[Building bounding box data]
+++

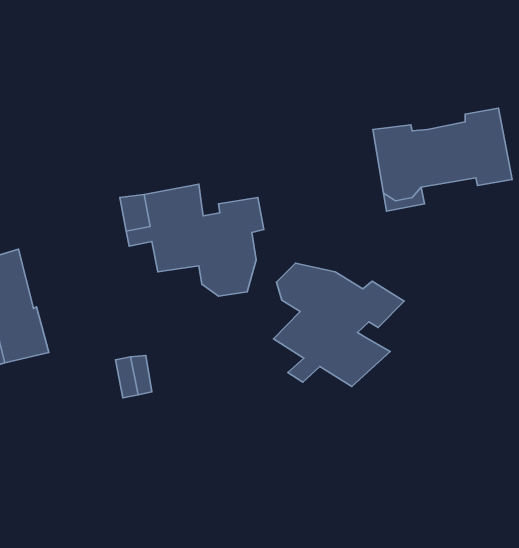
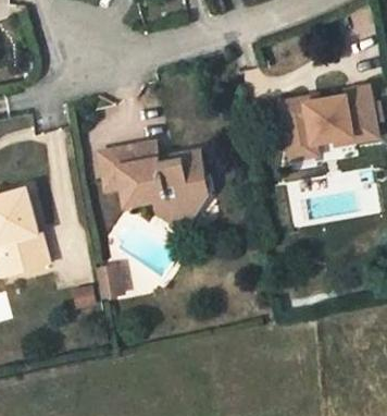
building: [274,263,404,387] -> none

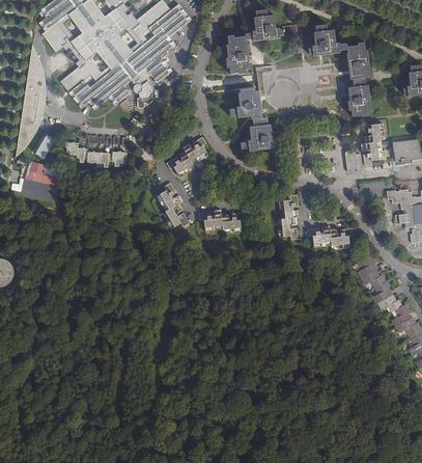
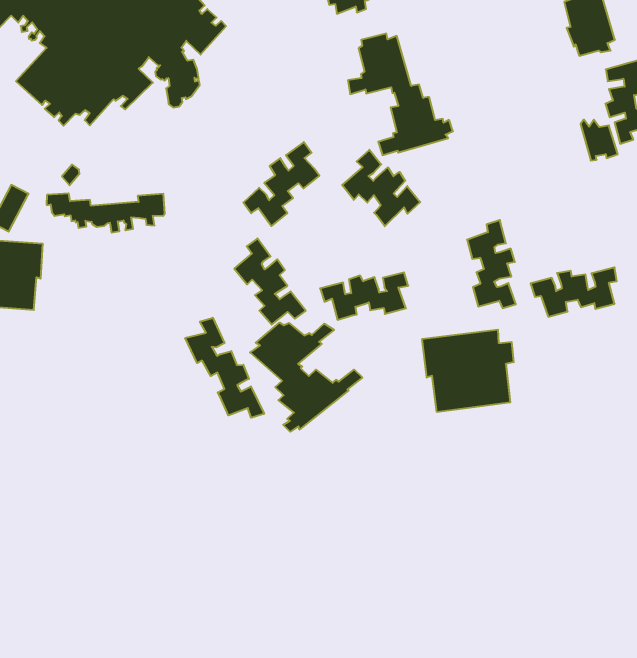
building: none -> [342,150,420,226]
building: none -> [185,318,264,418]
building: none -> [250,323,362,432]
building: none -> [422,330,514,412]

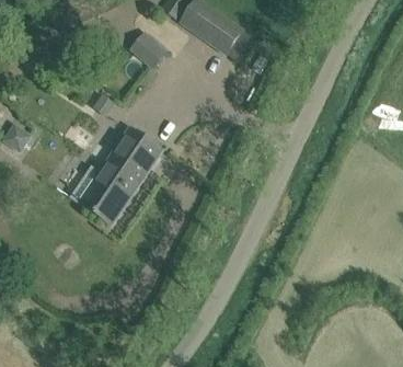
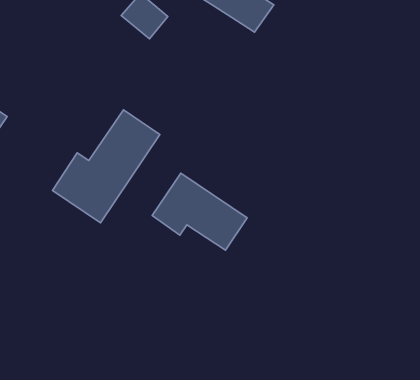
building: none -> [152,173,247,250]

+++

Return the records above exactly as written, but without any of the pictures.

_Answer box_.
building: [274,263,404,387] -> none

building: none -> [342,150,420,226]
building: none -> [185,318,264,418]
building: none -> [250,323,362,432]
building: none -> [422,330,514,412]

building: none -> [152,173,247,250]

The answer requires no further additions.